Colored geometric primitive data
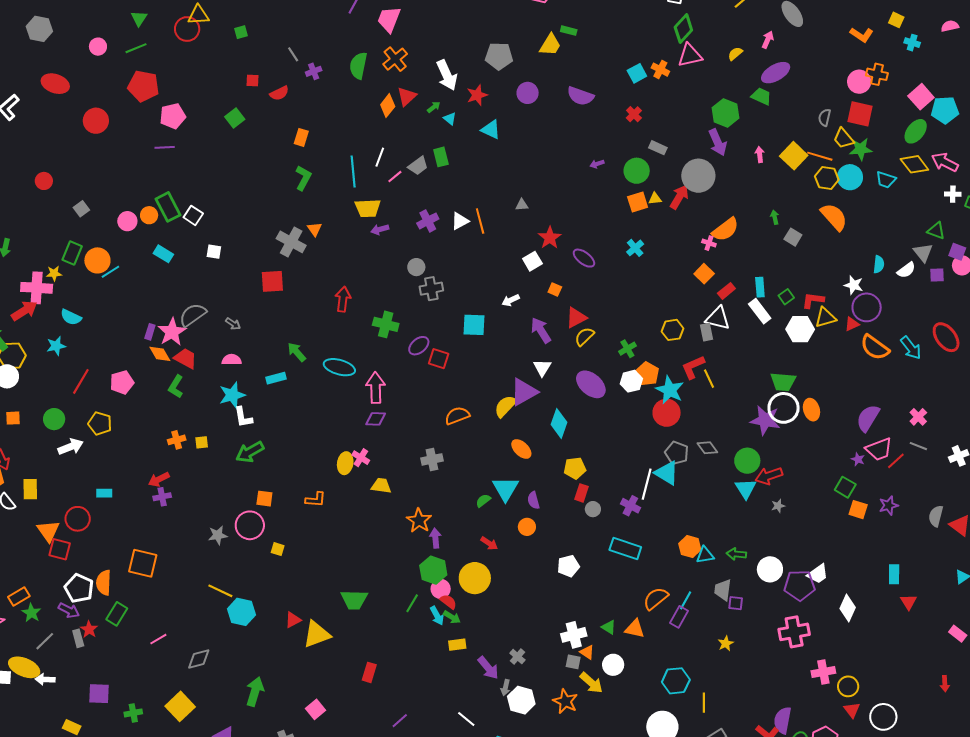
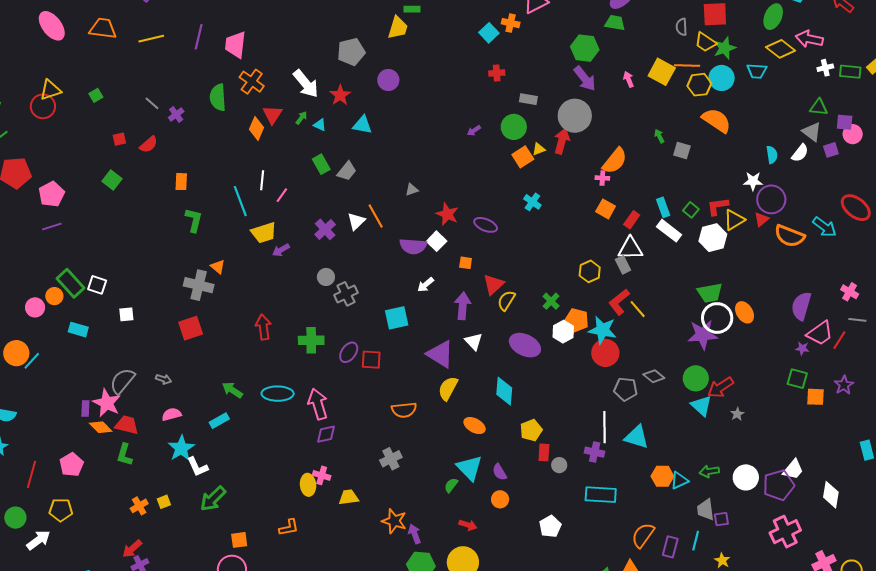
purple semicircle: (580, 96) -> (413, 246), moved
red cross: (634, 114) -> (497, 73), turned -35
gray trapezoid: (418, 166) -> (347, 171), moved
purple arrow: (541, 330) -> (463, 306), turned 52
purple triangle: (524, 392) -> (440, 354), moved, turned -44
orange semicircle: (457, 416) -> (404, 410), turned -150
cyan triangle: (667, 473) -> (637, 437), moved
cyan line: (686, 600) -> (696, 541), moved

**TASK BRIEF:** Give only the number of lines in the entries above that hold the string "purple".

**COMPLETED TASK:** 3